- Written exercise
Render the lines of the listing below as a JSON list of strings, one string per line with blank lines left out, starting at the beginning of the listing and ending at the line containing "Stamford [346, 574]".

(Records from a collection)
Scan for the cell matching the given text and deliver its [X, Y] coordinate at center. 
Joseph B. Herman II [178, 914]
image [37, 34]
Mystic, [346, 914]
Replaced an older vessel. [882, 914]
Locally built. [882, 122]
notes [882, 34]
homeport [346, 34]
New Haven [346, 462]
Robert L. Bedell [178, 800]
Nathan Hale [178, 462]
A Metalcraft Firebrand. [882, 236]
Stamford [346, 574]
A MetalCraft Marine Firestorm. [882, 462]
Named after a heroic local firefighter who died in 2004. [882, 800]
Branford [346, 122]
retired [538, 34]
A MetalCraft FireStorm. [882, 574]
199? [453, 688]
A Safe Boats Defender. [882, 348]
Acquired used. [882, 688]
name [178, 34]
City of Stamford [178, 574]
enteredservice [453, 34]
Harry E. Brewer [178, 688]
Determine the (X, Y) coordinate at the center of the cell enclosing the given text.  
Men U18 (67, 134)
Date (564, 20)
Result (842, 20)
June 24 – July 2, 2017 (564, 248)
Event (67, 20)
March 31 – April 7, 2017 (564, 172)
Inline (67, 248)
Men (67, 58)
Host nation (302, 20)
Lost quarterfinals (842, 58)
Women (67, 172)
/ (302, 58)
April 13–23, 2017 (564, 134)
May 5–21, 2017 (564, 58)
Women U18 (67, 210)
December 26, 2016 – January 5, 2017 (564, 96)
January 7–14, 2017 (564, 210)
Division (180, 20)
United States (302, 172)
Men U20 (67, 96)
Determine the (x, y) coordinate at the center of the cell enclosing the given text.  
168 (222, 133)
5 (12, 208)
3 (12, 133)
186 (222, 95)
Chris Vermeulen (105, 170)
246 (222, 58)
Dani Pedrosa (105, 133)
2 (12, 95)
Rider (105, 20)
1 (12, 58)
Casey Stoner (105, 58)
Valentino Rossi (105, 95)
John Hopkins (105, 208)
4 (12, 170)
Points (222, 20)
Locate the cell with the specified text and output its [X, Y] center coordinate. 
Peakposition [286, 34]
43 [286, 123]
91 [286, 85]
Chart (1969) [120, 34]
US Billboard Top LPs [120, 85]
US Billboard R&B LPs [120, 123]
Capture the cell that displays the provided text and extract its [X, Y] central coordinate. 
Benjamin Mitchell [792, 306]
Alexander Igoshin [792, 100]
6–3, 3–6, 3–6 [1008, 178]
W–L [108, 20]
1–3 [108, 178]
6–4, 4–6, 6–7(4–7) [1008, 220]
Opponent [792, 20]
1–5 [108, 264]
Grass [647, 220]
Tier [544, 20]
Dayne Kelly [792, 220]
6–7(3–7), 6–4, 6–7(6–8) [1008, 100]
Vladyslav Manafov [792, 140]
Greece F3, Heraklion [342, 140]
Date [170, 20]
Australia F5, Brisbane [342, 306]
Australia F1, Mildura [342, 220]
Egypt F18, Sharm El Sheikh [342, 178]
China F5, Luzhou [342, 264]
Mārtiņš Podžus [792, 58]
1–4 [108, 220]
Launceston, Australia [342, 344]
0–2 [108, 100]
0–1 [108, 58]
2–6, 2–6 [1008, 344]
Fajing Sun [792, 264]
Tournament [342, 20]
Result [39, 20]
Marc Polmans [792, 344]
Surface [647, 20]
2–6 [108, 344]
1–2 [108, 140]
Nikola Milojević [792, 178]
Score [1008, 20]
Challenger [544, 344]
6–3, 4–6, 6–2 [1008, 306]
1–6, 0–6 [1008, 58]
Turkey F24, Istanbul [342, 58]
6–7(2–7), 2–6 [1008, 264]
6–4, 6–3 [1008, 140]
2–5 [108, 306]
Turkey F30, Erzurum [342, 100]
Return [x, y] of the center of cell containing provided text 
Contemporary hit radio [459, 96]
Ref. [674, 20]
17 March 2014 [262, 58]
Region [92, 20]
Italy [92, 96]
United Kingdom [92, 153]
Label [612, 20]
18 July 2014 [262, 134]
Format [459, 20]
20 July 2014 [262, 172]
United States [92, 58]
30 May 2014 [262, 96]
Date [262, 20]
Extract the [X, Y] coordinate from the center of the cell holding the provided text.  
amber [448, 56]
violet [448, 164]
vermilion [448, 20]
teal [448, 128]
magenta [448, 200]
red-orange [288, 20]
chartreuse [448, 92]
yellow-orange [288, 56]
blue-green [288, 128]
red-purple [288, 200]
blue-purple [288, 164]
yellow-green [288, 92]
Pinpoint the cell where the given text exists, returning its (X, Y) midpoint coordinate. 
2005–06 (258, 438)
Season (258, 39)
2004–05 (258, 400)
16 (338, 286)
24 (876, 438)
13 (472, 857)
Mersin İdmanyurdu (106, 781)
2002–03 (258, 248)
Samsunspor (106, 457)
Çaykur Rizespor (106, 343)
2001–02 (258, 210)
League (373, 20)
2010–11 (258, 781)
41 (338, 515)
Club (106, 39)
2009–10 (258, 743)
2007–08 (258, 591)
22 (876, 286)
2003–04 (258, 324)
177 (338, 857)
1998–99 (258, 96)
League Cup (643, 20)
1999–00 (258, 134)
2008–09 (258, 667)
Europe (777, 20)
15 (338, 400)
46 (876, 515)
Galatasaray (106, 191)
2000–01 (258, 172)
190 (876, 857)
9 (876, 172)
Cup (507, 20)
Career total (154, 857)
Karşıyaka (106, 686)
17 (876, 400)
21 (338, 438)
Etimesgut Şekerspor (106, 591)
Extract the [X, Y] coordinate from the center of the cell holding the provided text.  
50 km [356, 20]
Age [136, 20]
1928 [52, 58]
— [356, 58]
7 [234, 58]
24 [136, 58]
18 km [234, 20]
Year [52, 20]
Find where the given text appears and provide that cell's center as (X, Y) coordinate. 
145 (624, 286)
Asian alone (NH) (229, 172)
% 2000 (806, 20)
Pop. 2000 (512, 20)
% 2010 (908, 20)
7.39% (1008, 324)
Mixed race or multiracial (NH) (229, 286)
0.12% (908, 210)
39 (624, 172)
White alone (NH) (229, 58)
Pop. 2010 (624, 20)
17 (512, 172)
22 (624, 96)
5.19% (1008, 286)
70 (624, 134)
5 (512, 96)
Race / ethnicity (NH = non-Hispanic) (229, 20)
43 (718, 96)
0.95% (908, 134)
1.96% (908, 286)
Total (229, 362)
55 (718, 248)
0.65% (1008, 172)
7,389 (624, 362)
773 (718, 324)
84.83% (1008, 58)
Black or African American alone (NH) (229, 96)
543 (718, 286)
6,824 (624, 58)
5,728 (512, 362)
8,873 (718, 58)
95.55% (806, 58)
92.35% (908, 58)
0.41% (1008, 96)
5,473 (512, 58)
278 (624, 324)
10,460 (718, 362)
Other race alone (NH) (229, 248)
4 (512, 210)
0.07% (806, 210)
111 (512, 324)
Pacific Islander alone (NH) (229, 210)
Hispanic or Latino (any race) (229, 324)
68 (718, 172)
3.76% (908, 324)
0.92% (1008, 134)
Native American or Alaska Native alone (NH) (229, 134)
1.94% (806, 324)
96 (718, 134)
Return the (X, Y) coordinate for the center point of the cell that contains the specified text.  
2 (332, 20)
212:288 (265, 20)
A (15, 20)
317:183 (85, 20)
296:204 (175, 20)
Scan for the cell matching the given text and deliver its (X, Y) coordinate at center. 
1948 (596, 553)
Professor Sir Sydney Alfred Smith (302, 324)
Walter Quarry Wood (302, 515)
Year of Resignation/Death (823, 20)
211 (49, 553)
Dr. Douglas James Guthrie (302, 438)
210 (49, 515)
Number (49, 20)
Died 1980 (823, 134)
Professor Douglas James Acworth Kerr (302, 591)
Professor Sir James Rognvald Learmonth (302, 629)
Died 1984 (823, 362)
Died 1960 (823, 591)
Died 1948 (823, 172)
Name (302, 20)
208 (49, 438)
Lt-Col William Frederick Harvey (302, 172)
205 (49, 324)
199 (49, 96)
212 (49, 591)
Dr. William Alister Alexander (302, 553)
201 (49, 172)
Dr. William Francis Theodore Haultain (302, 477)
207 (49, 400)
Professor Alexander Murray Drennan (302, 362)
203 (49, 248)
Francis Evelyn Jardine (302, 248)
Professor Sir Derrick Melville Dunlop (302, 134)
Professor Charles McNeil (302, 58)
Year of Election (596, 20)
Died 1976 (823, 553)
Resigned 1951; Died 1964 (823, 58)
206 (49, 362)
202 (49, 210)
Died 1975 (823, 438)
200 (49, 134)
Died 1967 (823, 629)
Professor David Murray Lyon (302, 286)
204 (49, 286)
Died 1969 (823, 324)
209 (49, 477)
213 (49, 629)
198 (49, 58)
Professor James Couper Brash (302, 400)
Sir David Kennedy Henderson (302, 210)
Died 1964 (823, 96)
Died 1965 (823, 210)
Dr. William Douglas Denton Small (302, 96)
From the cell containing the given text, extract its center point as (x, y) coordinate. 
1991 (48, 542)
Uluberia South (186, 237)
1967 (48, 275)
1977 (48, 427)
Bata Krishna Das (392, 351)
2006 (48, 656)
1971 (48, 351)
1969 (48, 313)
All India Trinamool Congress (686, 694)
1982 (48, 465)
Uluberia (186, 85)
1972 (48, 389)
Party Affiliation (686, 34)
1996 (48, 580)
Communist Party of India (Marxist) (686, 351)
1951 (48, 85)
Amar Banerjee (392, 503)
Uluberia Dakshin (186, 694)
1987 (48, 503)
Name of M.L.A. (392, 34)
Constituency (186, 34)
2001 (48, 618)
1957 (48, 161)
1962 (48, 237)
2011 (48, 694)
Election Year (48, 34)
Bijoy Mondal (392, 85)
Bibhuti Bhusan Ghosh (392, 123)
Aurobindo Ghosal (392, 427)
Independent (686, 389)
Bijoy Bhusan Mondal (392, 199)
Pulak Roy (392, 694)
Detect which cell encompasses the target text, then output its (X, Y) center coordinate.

- Answer below
[
  "Scan for the cell matching the given text and deliver its [X, Y] coordinate at center. ",
  "Joseph B. Herman II [178, 914]",
  "image [37, 34]",
  "Mystic, [346, 914]",
  "Replaced an older vessel. [882, 914]",
  "Locally built. [882, 122]",
  "notes [882, 34]",
  "homeport [346, 34]",
  "New Haven [346, 462]",
  "Robert L. Bedell [178, 800]",
  "Nathan Hale [178, 462]",
  "A Metalcraft Firebrand. [882, 236]",
  "Stamford [346, 574]"
]